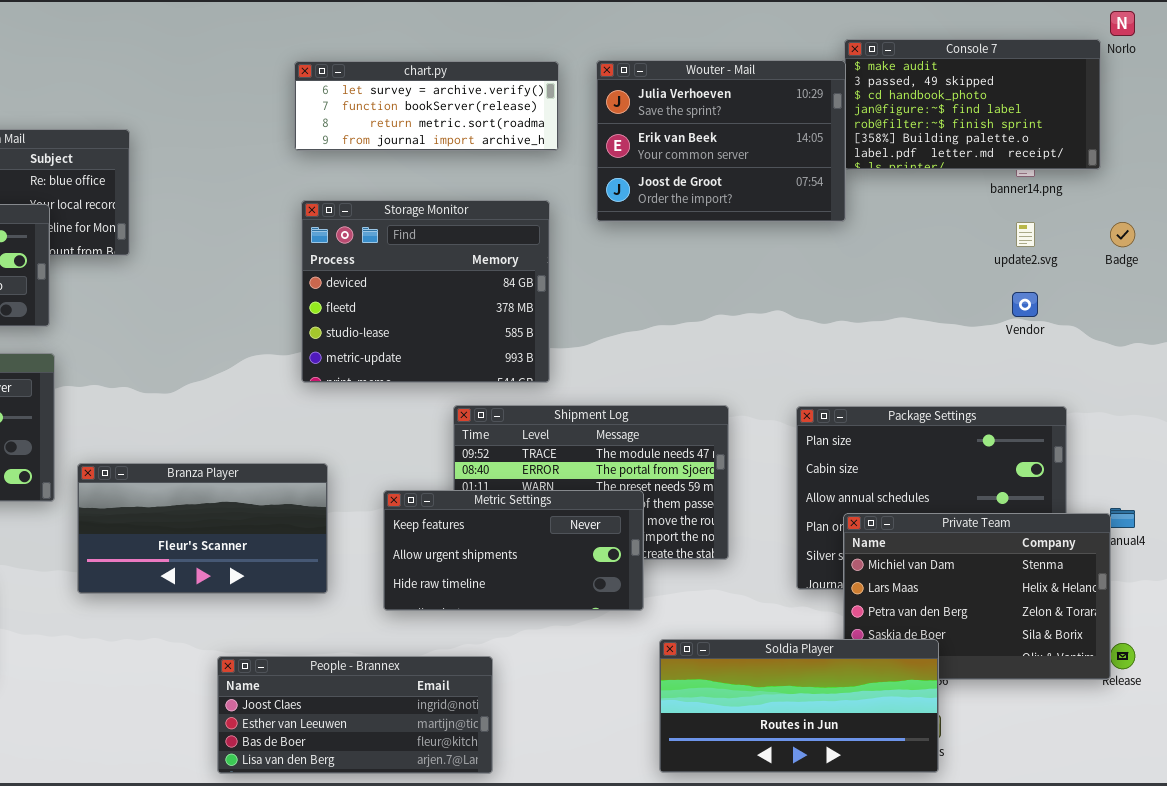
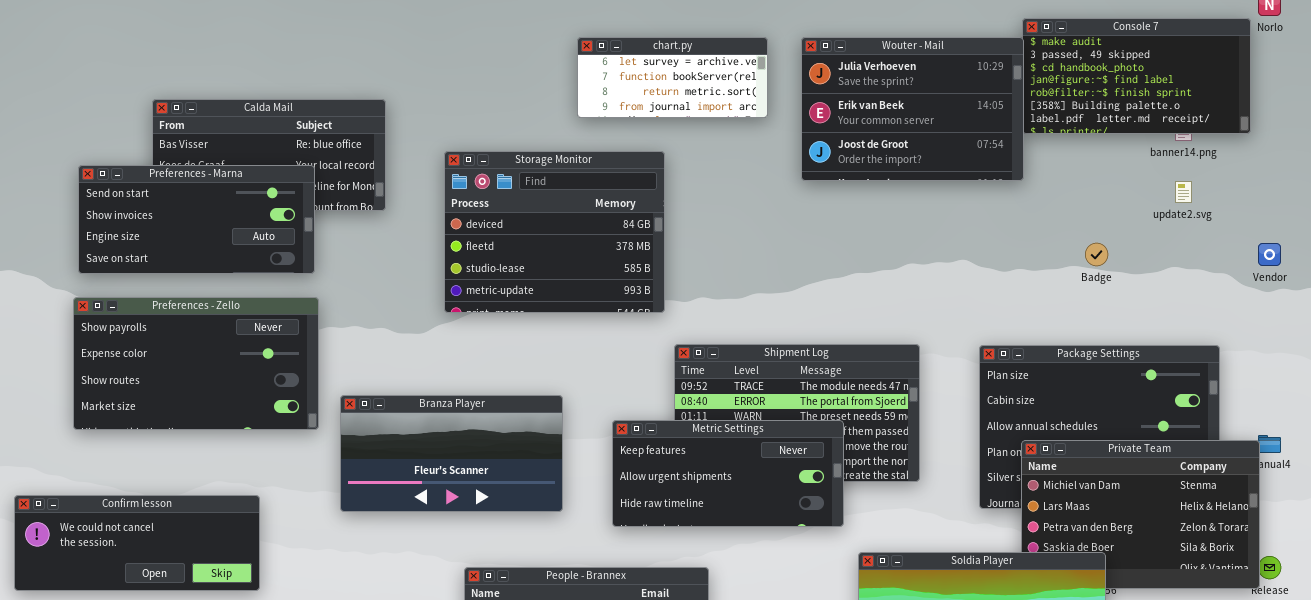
chart.py: [294,61,559,151] -> [577,37,768,118], resized
Storage Monitor: [301,200,550,383] -> [444,151,665,313], moved
Badge: [1110,222,1135,247] -> [1085,243,1108,266], moved
Vendor: [1012,292,1038,317] -> [1258,243,1281,266], moved

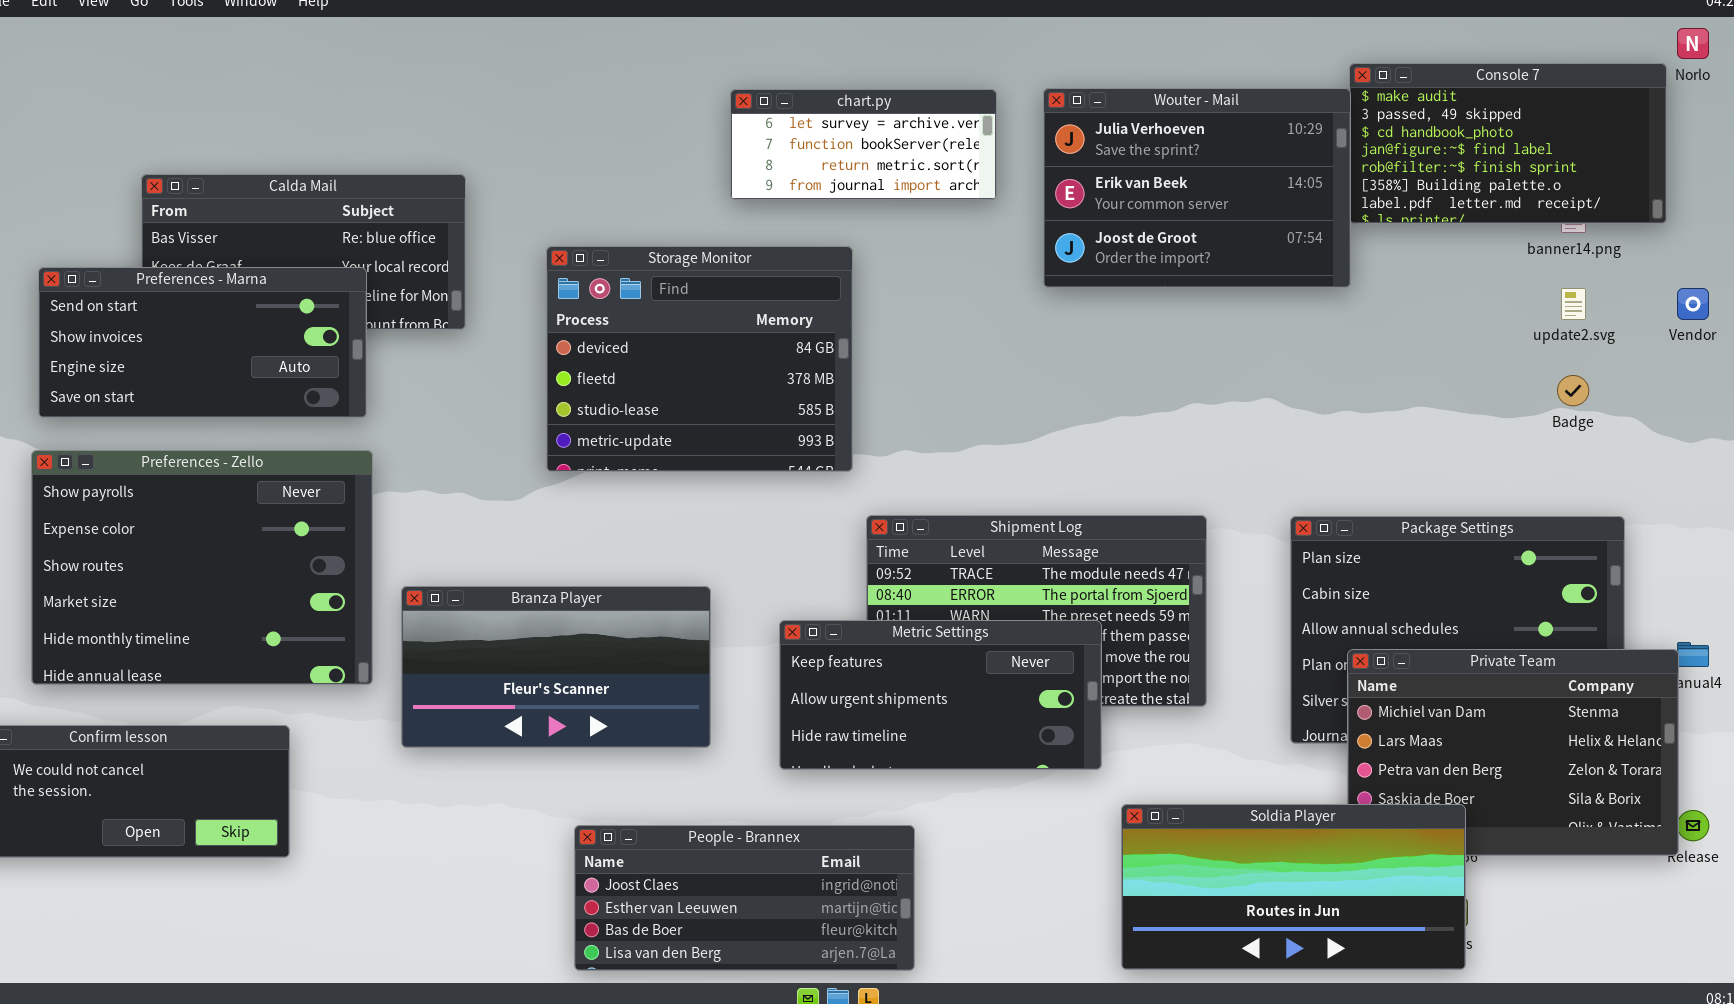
Badge: [1085,243,1108,266] -> [1557,375,1589,406], moved
Vendor: [1258,243,1281,266] -> [1677,288,1709,320], moved
Preferences - Zello: [73,297,319,430] -> [31,450,373,685], resized

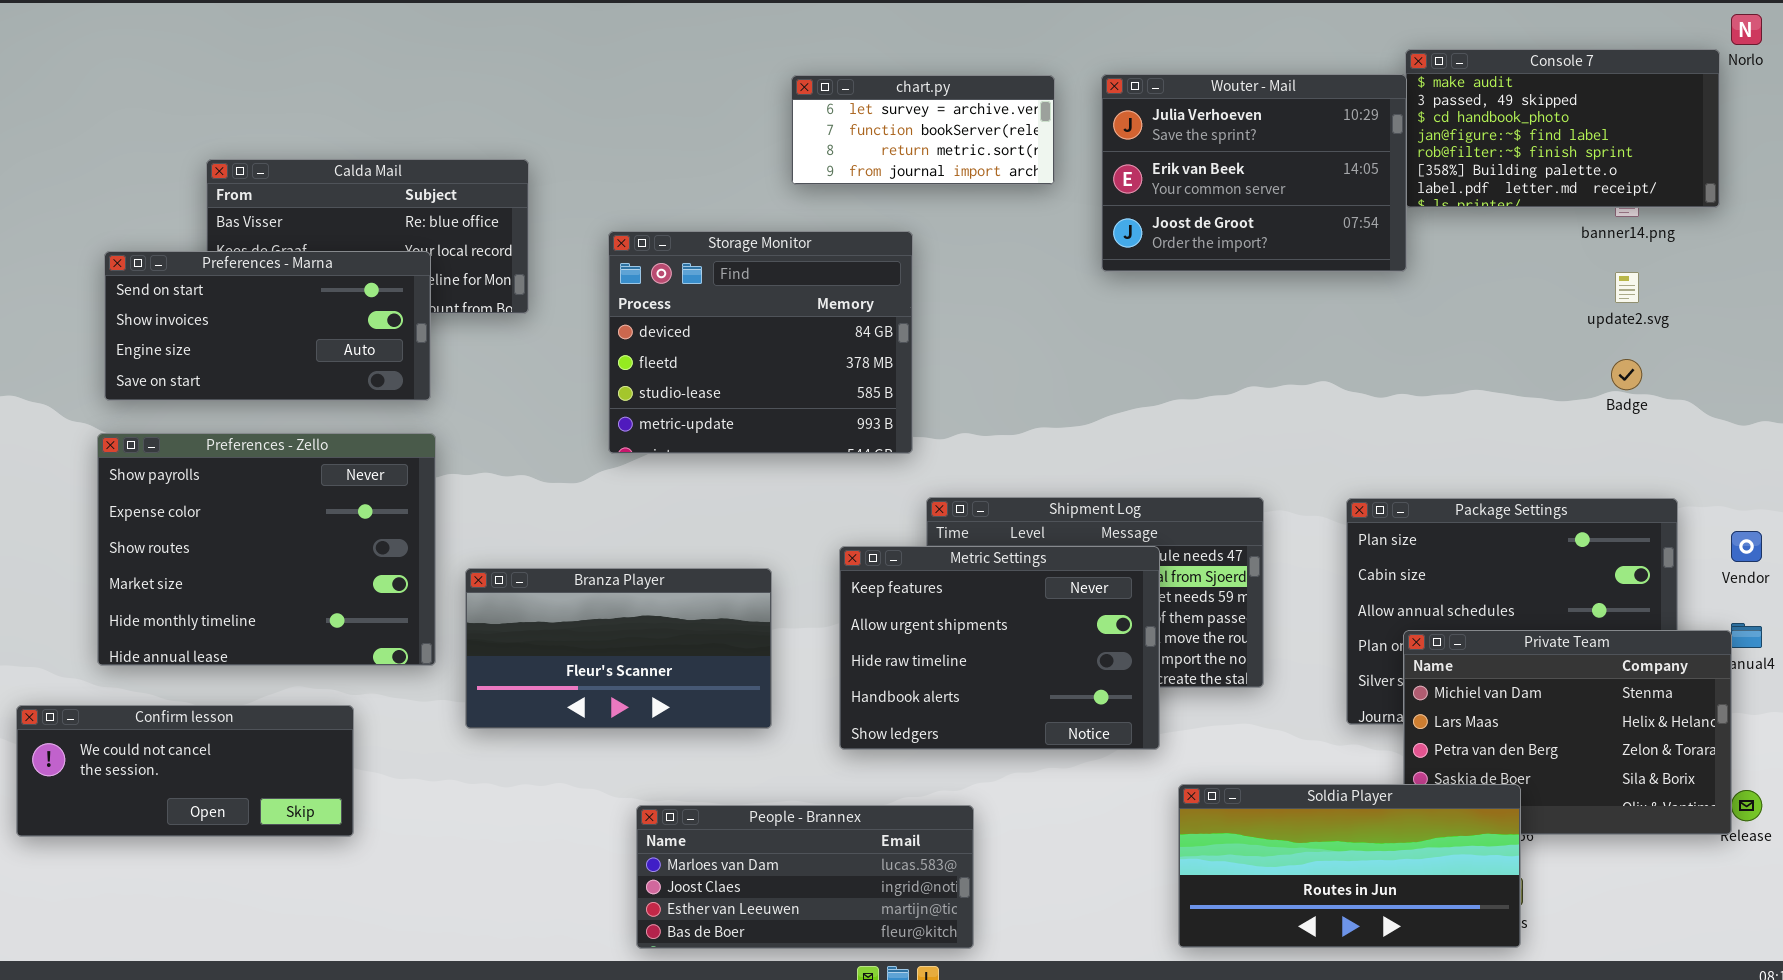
Vendor: [1677,288,1709,320] -> [1731,531,1762,562], moved
Metric Settings: [779,620,1102,770] -> [839,546,1160,750], resized
People - Brannex: [574,825,915,971] -> [636,805,974,949], scrolled up 1 row

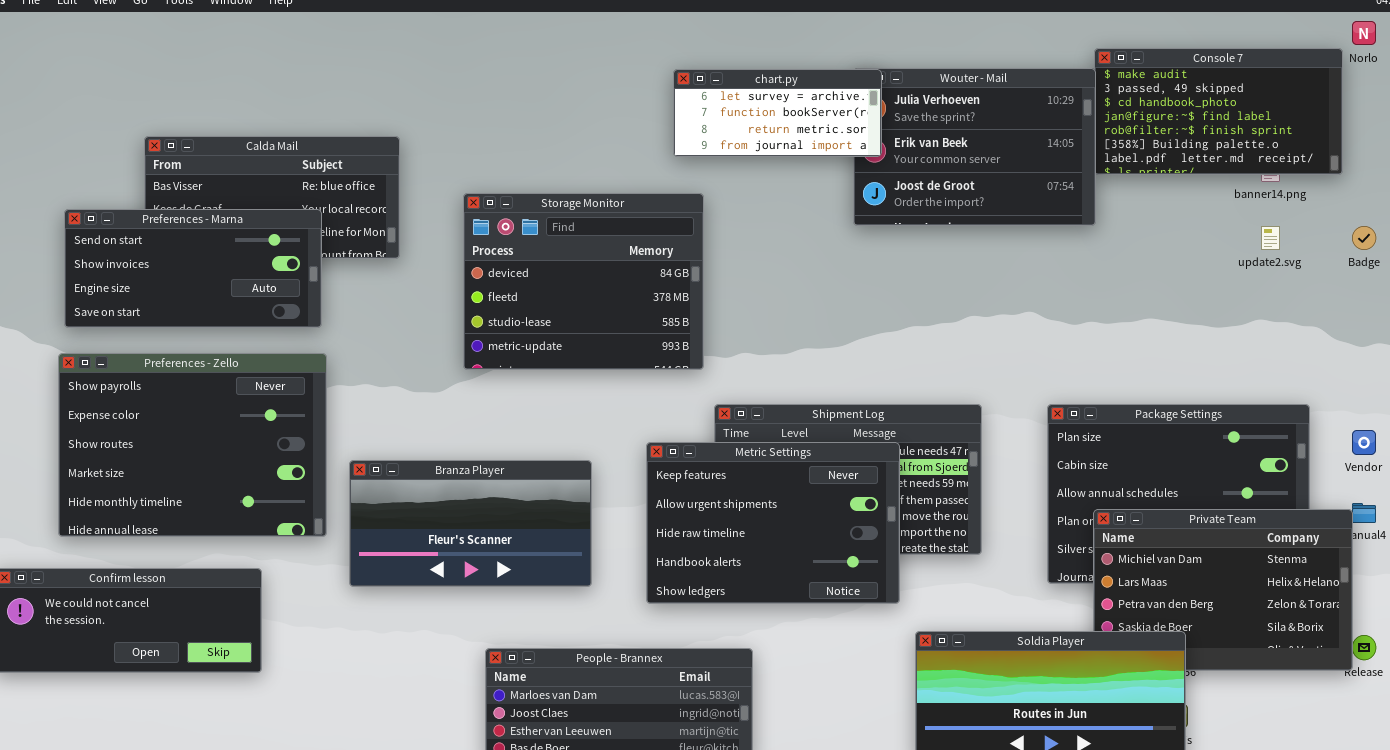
chart.py: [791,75,1055,185] -> [673,69,882,157], moved
Badge: [1611,359,1642,390] -> [1352,226,1376,250], moved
◇ ◇ ◇
**THE PROBLEM:** In your copy of the listing, please omit the pictures and keep every word exact.

**TASK SOLUTION:**
chart.py: [294,61,559,151] -> [577,37,768,118], resized
Storage Monitor: [301,200,550,383] -> [444,151,665,313], moved
Badge: [1110,222,1135,247] -> [1085,243,1108,266], moved
Vendor: [1012,292,1038,317] -> [1258,243,1281,266], moved

Badge: [1085,243,1108,266] -> [1557,375,1589,406], moved
Vendor: [1258,243,1281,266] -> [1677,288,1709,320], moved
Preferences - Zello: [73,297,319,430] -> [31,450,373,685], resized

Vendor: [1677,288,1709,320] -> [1731,531,1762,562], moved
Metric Settings: [779,620,1102,770] -> [839,546,1160,750], resized
People - Brannex: [574,825,915,971] -> [636,805,974,949], scrolled up 1 row

chart.py: [791,75,1055,185] -> [673,69,882,157], moved
Badge: [1611,359,1642,390] -> [1352,226,1376,250], moved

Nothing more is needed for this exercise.